**DATASET ENTRIES**

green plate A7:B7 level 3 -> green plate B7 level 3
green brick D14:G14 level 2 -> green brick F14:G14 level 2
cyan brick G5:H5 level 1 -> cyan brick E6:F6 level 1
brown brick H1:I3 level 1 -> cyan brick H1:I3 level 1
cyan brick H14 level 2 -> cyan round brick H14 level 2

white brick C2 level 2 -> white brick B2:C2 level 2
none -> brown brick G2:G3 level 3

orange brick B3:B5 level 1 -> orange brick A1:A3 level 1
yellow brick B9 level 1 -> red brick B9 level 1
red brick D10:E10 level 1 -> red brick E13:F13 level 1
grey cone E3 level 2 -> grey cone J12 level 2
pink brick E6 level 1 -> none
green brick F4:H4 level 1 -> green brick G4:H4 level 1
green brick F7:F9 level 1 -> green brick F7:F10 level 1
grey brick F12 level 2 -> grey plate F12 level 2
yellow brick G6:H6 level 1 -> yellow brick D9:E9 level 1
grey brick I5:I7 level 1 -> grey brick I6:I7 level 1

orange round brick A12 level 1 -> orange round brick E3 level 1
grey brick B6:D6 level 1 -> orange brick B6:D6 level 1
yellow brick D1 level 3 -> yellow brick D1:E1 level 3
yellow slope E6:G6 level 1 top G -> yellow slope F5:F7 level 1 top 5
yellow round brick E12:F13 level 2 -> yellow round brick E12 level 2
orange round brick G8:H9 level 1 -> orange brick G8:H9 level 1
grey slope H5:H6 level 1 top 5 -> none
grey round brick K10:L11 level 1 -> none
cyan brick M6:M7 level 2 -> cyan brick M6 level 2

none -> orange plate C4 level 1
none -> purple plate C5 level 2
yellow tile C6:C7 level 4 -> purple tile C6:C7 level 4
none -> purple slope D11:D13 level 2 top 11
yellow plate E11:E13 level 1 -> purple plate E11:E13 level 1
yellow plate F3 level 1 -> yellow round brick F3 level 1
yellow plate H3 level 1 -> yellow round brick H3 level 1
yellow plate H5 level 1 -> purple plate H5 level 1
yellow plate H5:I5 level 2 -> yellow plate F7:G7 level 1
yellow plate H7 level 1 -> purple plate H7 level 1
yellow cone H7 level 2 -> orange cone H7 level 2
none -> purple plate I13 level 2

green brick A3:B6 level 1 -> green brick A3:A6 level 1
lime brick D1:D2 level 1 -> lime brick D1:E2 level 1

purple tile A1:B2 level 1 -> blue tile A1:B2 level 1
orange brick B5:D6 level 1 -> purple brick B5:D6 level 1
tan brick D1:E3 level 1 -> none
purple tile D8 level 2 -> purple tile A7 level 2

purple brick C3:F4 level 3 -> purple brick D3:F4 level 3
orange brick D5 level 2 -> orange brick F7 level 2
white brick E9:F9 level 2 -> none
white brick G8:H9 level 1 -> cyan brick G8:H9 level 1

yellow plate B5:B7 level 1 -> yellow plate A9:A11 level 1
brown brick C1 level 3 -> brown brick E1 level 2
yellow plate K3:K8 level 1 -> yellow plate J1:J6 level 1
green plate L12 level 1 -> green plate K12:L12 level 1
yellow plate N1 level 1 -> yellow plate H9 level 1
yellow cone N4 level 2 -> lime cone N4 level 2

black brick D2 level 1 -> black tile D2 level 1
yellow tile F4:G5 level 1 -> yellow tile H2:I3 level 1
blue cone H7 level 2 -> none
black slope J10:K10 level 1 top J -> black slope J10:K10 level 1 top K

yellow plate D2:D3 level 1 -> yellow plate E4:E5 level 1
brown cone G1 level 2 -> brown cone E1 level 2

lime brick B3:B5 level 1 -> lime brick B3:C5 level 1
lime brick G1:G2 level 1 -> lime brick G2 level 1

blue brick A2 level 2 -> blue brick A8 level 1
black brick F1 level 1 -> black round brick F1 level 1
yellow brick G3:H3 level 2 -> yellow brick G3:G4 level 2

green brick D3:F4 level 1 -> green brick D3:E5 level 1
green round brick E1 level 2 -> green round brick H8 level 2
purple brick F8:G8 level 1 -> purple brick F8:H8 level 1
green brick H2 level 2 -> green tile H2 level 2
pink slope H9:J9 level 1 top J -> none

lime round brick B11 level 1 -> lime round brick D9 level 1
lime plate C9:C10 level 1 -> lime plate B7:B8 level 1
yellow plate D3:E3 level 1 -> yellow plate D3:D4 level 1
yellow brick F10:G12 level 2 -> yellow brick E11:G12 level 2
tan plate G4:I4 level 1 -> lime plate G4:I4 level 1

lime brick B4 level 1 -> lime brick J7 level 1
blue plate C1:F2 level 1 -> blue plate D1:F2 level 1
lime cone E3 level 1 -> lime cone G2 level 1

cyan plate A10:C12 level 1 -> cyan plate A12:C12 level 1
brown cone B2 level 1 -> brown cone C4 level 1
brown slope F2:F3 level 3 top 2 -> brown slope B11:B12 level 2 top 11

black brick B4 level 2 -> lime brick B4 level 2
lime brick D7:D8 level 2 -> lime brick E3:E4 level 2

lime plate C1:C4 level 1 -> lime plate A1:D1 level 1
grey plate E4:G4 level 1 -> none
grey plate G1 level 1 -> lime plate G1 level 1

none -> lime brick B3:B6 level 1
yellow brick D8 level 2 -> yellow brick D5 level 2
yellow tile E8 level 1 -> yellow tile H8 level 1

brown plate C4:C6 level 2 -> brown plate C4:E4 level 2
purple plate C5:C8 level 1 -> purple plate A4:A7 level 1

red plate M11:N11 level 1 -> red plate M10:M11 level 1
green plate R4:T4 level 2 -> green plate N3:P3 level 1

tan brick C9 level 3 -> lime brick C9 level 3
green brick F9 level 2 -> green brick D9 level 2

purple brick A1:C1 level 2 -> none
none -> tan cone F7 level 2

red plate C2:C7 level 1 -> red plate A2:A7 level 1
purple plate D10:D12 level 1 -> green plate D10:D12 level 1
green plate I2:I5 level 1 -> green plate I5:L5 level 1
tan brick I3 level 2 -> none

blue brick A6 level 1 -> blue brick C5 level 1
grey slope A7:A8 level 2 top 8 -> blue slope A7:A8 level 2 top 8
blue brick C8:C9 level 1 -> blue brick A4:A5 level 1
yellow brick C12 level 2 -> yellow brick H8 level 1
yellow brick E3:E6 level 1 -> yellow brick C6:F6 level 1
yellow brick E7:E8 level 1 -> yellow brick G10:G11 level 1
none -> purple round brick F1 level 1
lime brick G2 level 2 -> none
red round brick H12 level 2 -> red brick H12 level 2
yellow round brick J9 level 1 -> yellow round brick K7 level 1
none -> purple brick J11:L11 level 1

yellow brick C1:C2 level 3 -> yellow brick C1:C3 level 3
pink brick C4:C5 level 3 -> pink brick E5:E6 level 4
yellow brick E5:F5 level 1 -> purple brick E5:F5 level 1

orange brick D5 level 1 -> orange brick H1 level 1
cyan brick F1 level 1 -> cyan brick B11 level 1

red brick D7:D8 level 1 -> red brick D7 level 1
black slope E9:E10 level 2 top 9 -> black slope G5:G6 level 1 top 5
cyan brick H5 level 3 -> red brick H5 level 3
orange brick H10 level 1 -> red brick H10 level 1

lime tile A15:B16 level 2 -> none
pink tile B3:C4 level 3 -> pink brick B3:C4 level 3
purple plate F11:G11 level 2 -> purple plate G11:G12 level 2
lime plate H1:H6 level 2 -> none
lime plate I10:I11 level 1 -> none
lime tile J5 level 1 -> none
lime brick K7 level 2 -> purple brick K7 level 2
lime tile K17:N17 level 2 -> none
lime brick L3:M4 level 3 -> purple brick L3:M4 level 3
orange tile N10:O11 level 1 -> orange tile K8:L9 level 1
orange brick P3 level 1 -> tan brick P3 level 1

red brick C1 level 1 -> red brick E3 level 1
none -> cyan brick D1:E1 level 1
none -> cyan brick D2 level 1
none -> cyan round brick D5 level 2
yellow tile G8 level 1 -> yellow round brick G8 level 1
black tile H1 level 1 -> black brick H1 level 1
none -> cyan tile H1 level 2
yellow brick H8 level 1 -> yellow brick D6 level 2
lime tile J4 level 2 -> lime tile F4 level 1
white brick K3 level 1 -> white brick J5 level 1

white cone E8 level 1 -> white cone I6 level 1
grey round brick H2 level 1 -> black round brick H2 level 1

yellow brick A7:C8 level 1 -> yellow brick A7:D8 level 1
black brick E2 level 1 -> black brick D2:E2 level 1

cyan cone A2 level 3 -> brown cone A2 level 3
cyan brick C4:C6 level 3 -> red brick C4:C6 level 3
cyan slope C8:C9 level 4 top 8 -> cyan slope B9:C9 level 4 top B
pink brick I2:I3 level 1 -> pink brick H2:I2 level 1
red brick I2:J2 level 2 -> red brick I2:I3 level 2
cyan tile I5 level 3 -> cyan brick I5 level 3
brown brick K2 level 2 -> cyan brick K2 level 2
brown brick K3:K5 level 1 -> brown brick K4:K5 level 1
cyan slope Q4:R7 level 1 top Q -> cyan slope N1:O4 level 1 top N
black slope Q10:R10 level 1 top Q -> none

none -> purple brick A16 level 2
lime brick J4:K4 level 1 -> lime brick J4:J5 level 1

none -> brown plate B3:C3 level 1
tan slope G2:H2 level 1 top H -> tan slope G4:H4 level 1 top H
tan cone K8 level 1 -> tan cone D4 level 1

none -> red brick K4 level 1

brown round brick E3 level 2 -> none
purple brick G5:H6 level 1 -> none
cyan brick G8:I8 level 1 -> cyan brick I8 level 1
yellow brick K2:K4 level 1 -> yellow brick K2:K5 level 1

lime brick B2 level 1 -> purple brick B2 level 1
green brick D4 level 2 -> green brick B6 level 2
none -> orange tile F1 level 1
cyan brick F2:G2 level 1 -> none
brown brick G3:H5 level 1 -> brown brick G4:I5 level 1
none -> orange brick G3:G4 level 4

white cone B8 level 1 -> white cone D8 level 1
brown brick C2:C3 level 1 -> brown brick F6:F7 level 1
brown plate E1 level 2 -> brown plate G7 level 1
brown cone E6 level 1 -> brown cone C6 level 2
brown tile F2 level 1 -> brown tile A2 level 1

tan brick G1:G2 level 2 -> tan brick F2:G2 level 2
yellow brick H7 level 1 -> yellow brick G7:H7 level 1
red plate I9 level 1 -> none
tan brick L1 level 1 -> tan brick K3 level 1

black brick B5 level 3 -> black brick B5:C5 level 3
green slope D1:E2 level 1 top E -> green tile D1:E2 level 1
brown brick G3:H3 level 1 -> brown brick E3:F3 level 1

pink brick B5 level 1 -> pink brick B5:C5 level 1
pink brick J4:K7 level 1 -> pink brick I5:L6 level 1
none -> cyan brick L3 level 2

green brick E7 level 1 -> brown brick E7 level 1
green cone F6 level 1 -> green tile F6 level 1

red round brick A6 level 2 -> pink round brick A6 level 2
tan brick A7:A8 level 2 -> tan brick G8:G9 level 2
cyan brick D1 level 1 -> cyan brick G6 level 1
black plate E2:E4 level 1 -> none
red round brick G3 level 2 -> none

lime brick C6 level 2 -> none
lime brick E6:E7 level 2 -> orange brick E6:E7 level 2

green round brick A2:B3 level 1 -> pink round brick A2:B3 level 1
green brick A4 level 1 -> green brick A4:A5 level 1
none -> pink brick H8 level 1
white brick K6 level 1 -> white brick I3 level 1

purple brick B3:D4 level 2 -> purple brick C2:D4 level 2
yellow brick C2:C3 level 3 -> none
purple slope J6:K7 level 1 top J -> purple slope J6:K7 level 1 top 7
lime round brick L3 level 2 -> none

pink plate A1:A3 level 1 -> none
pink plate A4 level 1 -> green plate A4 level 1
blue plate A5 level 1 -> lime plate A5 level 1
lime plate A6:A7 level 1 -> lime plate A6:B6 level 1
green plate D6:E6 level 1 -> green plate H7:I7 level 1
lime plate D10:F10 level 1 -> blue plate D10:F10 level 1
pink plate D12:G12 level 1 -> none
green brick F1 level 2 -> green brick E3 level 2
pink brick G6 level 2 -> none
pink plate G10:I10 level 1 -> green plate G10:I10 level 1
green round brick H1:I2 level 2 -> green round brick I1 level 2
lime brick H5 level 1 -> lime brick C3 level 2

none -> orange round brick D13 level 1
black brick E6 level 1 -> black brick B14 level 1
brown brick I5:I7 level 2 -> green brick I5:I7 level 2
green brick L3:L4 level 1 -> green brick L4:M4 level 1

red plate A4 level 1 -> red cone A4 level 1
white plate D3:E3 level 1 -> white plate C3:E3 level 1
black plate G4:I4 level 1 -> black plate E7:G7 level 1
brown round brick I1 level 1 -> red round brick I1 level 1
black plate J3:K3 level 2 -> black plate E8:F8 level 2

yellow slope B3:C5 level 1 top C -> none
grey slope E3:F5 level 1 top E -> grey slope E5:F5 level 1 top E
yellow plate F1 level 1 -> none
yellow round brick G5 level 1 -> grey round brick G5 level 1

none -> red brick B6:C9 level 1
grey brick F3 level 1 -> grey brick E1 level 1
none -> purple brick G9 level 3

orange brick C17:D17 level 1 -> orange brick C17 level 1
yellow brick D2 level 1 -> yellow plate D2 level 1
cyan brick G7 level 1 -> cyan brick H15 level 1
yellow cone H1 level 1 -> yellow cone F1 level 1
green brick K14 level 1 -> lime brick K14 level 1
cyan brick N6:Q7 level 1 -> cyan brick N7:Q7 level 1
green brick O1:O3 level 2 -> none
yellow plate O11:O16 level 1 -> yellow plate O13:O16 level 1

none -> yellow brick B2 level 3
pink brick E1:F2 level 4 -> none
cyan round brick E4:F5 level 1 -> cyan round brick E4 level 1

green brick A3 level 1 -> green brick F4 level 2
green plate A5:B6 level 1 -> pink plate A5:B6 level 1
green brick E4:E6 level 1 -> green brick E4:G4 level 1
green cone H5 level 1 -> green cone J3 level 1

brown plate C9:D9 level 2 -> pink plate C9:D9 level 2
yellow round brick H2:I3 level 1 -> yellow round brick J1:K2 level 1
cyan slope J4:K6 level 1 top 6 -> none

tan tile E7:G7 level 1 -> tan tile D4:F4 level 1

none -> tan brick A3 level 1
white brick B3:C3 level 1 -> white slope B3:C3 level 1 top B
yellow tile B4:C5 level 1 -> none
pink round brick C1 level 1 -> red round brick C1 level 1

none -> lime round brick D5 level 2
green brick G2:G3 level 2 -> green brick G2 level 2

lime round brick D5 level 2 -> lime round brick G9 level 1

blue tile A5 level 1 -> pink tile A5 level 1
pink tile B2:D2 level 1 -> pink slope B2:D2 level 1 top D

**WHAT IS BEING ASKED**
Repeat word for word the lines above that run from the line containing "yellow brick E5:F5" through the line containing "cyan brick C4:C6", both ends included, and nothing else.

**ANSWER SECTION**
yellow brick E5:F5 level 1 -> purple brick E5:F5 level 1

orange brick D5 level 1 -> orange brick H1 level 1
cyan brick F1 level 1 -> cyan brick B11 level 1

red brick D7:D8 level 1 -> red brick D7 level 1
black slope E9:E10 level 2 top 9 -> black slope G5:G6 level 1 top 5
cyan brick H5 level 3 -> red brick H5 level 3
orange brick H10 level 1 -> red brick H10 level 1

lime tile A15:B16 level 2 -> none
pink tile B3:C4 level 3 -> pink brick B3:C4 level 3
purple plate F11:G11 level 2 -> purple plate G11:G12 level 2
lime plate H1:H6 level 2 -> none
lime plate I10:I11 level 1 -> none
lime tile J5 level 1 -> none
lime brick K7 level 2 -> purple brick K7 level 2
lime tile K17:N17 level 2 -> none
lime brick L3:M4 level 3 -> purple brick L3:M4 level 3
orange tile N10:O11 level 1 -> orange tile K8:L9 level 1
orange brick P3 level 1 -> tan brick P3 level 1

red brick C1 level 1 -> red brick E3 level 1
none -> cyan brick D1:E1 level 1
none -> cyan brick D2 level 1
none -> cyan round brick D5 level 2
yellow tile G8 level 1 -> yellow round brick G8 level 1
black tile H1 level 1 -> black brick H1 level 1
none -> cyan tile H1 level 2
yellow brick H8 level 1 -> yellow brick D6 level 2
lime tile J4 level 2 -> lime tile F4 level 1
white brick K3 level 1 -> white brick J5 level 1

white cone E8 level 1 -> white cone I6 level 1
grey round brick H2 level 1 -> black round brick H2 level 1

yellow brick A7:C8 level 1 -> yellow brick A7:D8 level 1
black brick E2 level 1 -> black brick D2:E2 level 1

cyan cone A2 level 3 -> brown cone A2 level 3
cyan brick C4:C6 level 3 -> red brick C4:C6 level 3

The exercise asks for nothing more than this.